(Object tracking records)

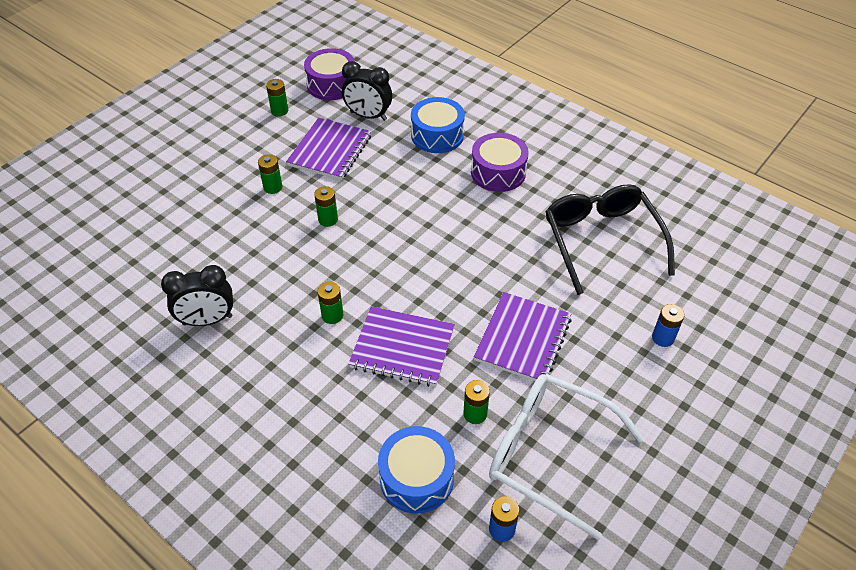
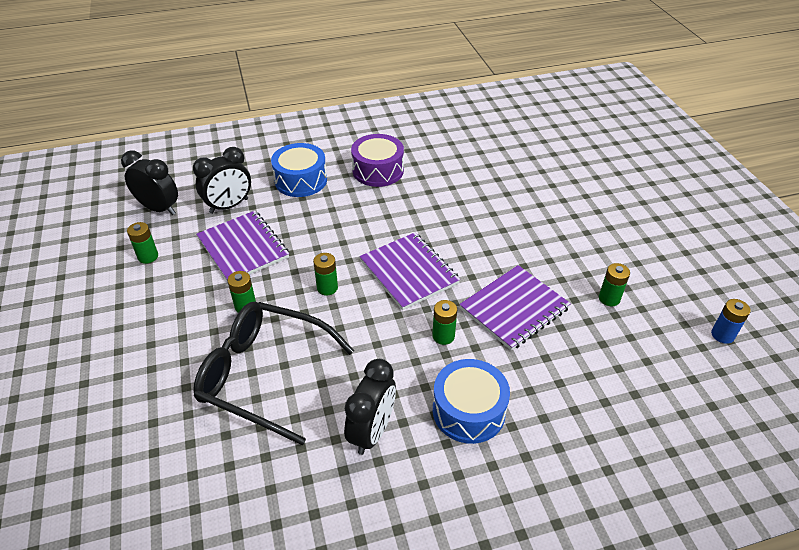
camera: 55 degrees left, 5 degrees down
(331, 84) = (159, 209): purple drum -> black clock
(416, 478) = (651, 361): blue drum -> blue drum (468, 411)
(523, 339) = (555, 239): purple notebook -> purple notebook (409, 272)
(548, 453) = (668, 278): white glasses -> none
(601, 239) = (494, 158): black glasses -> black glasses (263, 374)
(663, 338) = (603, 177): blue battery -> none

> **EXERCISE OBJECTIVE**
Please repeat each record exactly and keep every picture out of the copy.

> **FINISHED EXERCISE**
camera: 55 degrees left, 5 degrees down
(331, 84) = (159, 209): purple drum -> black clock
(416, 478) = (651, 361): blue drum -> blue drum (468, 411)
(523, 339) = (555, 239): purple notebook -> purple notebook (409, 272)
(548, 453) = (668, 278): white glasses -> none
(601, 239) = (494, 158): black glasses -> black glasses (263, 374)
(663, 338) = (603, 177): blue battery -> none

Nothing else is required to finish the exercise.